Look through the data below for the line with "black line: (358, 106)" and the line with "blue cross: (55, 89) -> (47, 97), moved", then transcribe exactly from the first through the second, leaving out all pictures.

··· RECORDS PROVIDED

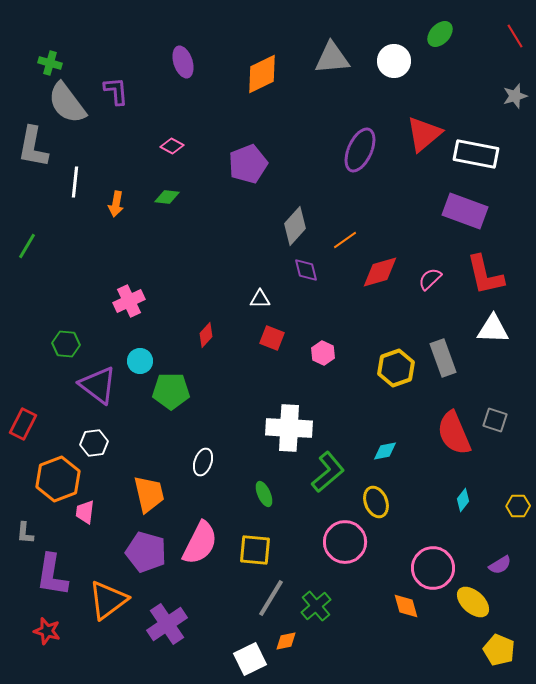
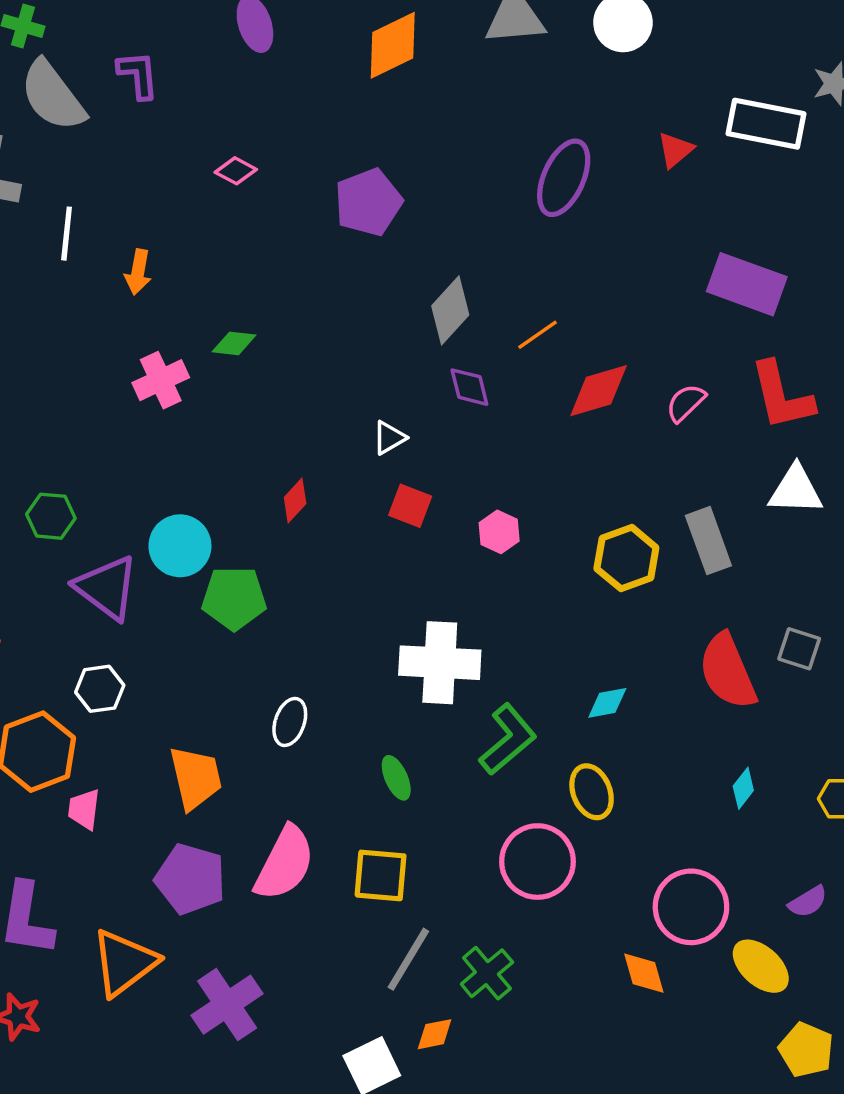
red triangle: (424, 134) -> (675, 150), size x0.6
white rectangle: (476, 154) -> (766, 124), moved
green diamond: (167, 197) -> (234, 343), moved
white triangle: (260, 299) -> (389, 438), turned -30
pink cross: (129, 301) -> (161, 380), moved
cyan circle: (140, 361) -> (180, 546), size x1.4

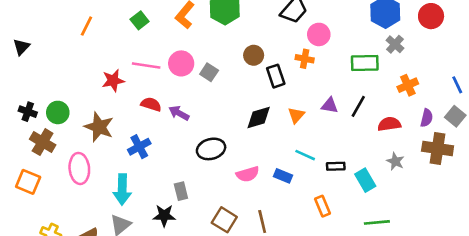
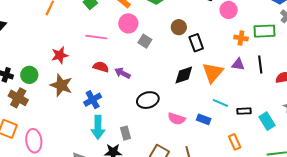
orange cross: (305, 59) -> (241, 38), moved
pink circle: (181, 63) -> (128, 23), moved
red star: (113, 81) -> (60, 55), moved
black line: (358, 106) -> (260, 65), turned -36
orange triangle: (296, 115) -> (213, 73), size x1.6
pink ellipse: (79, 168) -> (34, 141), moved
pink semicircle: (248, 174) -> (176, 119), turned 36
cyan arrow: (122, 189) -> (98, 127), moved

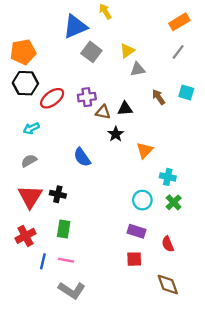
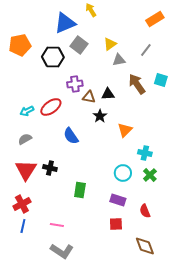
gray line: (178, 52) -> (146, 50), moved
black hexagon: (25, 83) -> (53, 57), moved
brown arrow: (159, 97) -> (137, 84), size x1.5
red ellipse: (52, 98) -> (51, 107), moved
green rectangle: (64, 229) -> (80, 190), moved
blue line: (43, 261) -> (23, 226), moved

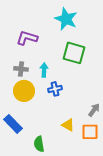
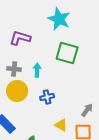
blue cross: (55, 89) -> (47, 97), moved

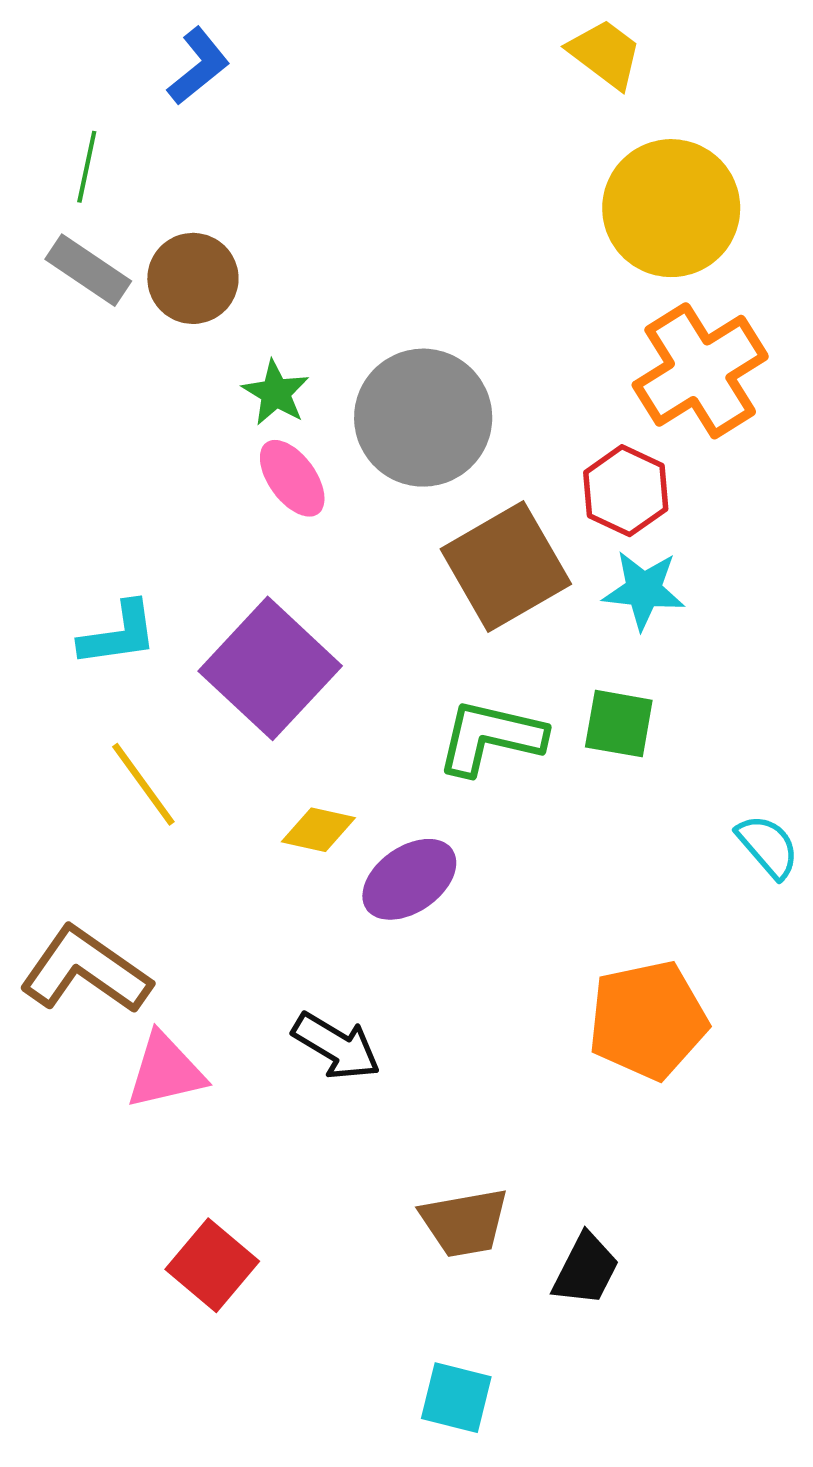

······
··· RECORDS PROVIDED

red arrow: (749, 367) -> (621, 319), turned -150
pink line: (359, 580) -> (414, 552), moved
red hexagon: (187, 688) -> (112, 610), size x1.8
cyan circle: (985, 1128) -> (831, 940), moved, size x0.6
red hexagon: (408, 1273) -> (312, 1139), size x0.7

······

▶ **RESPONSE TO THIS EXERCISE**
black line: (358, 106) -> (260, 65), turned -36
orange triangle: (296, 115) -> (213, 73), size x1.6
pink ellipse: (79, 168) -> (34, 141), moved
pink semicircle: (248, 174) -> (176, 119), turned 36
cyan arrow: (122, 189) -> (98, 127), moved

gray line: (178, 52) -> (146, 50), moved
black hexagon: (25, 83) -> (53, 57), moved
brown arrow: (159, 97) -> (137, 84), size x1.5
red ellipse: (52, 98) -> (51, 107), moved
green rectangle: (64, 229) -> (80, 190), moved
blue line: (43, 261) -> (23, 226), moved

blue cross: (55, 89) -> (47, 97), moved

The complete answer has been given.